*What needs to be done*: The answer must consist of every line from the data that holds "brown".

--- Provided material ---

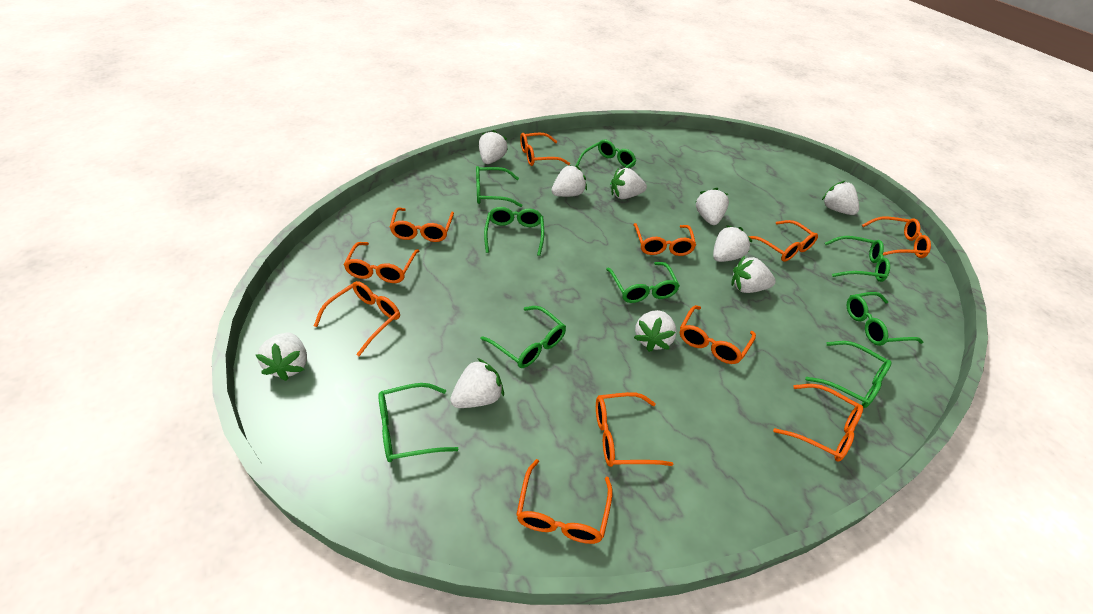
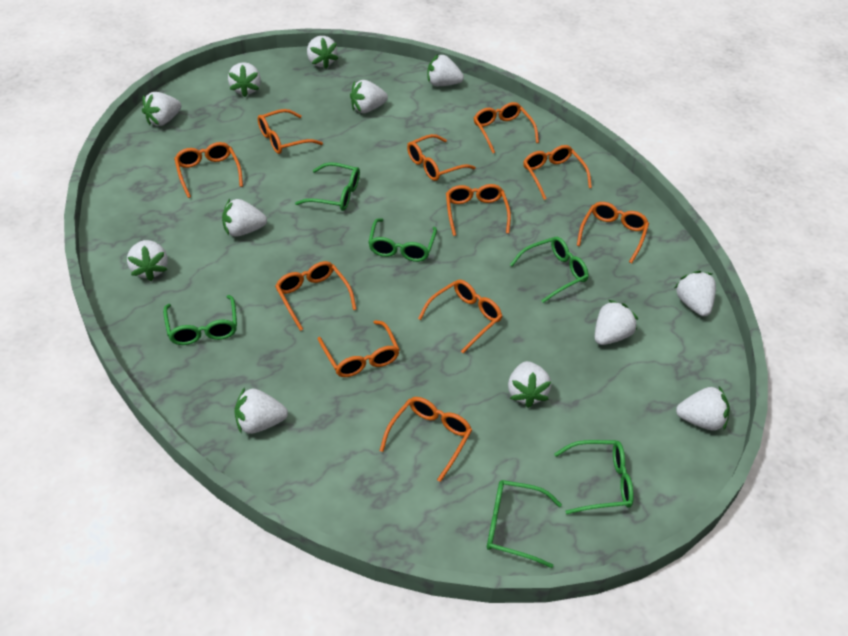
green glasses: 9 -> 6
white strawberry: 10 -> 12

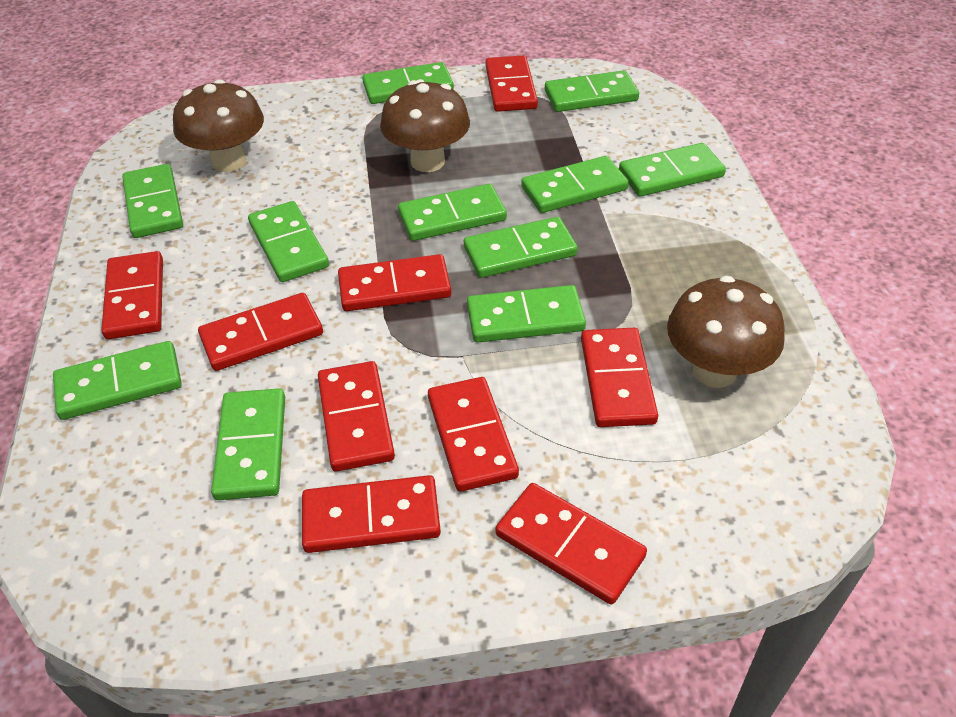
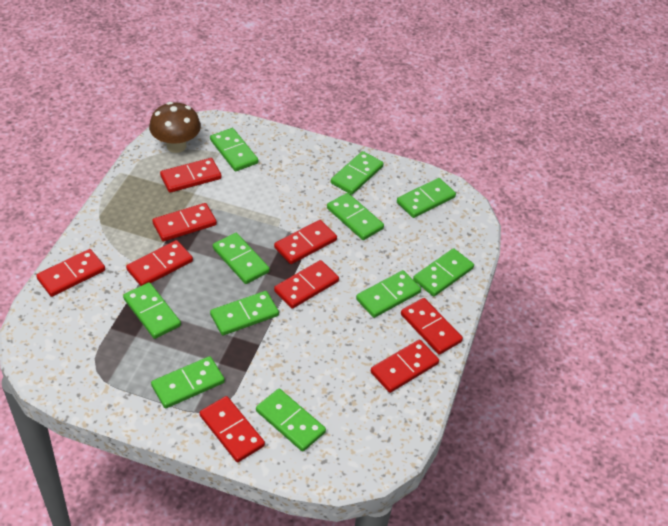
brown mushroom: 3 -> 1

---
--- Provided material ---

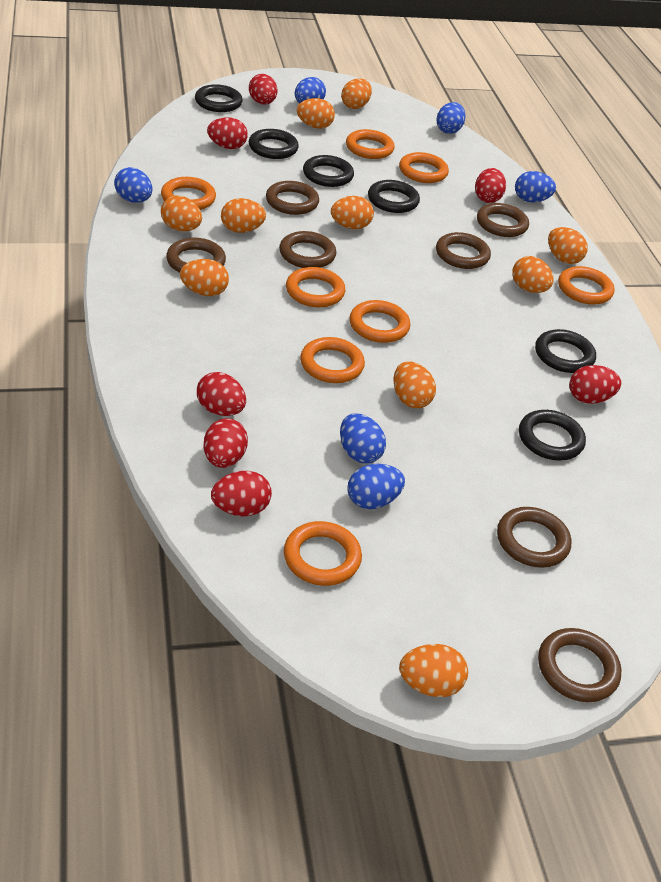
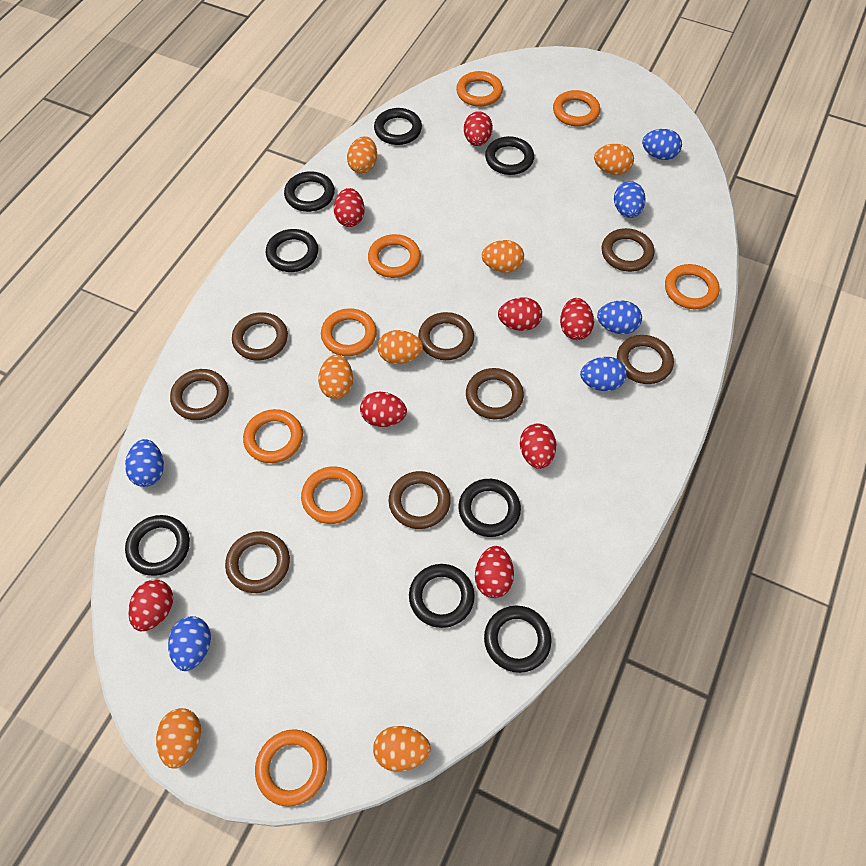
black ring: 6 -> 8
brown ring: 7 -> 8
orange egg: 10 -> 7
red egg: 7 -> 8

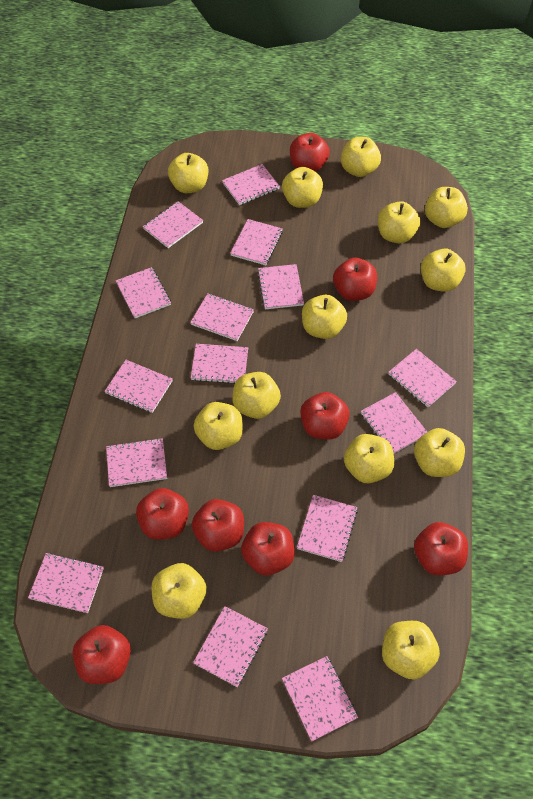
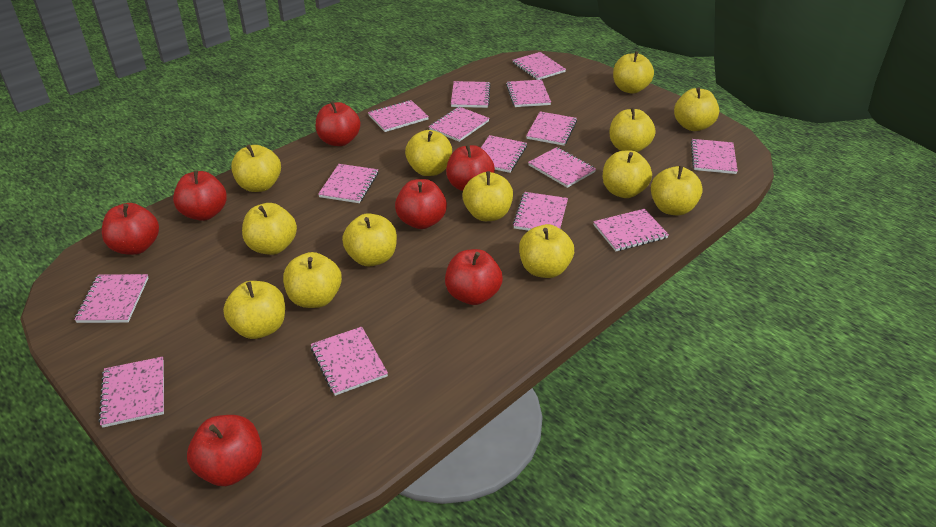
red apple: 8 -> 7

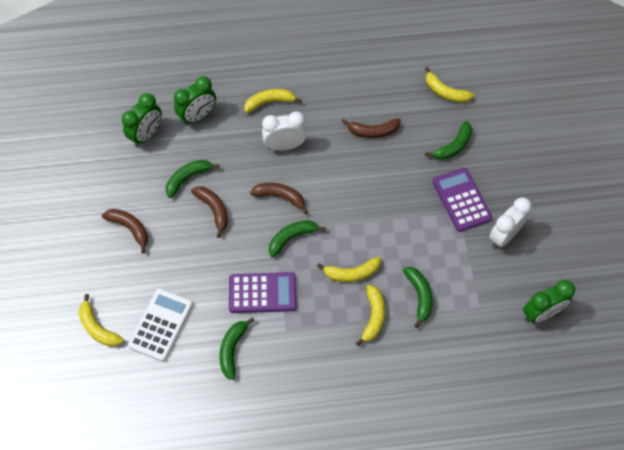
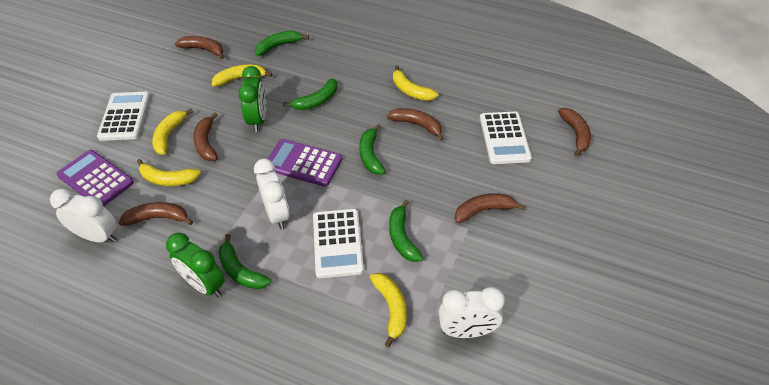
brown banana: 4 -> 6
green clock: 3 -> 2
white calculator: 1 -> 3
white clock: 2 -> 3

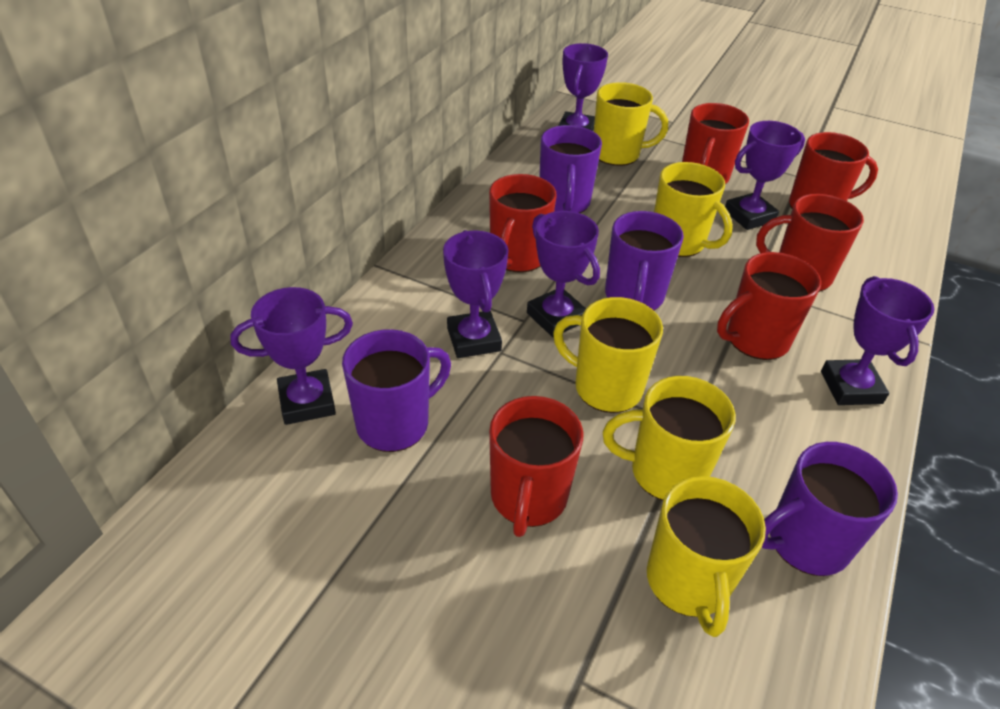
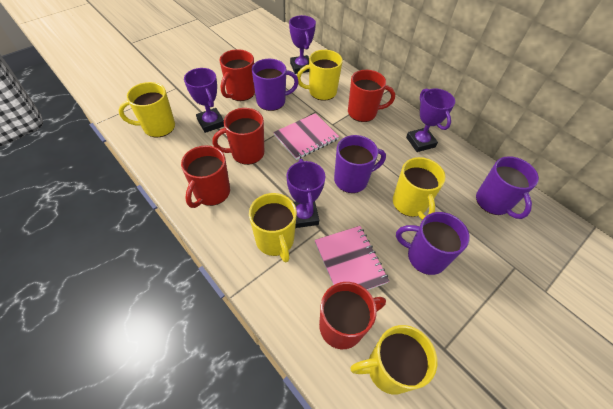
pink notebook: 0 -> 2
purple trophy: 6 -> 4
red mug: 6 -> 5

---

*Your response*:
brown mushroom: 3 -> 1
brown ring: 7 -> 8
brown banana: 4 -> 6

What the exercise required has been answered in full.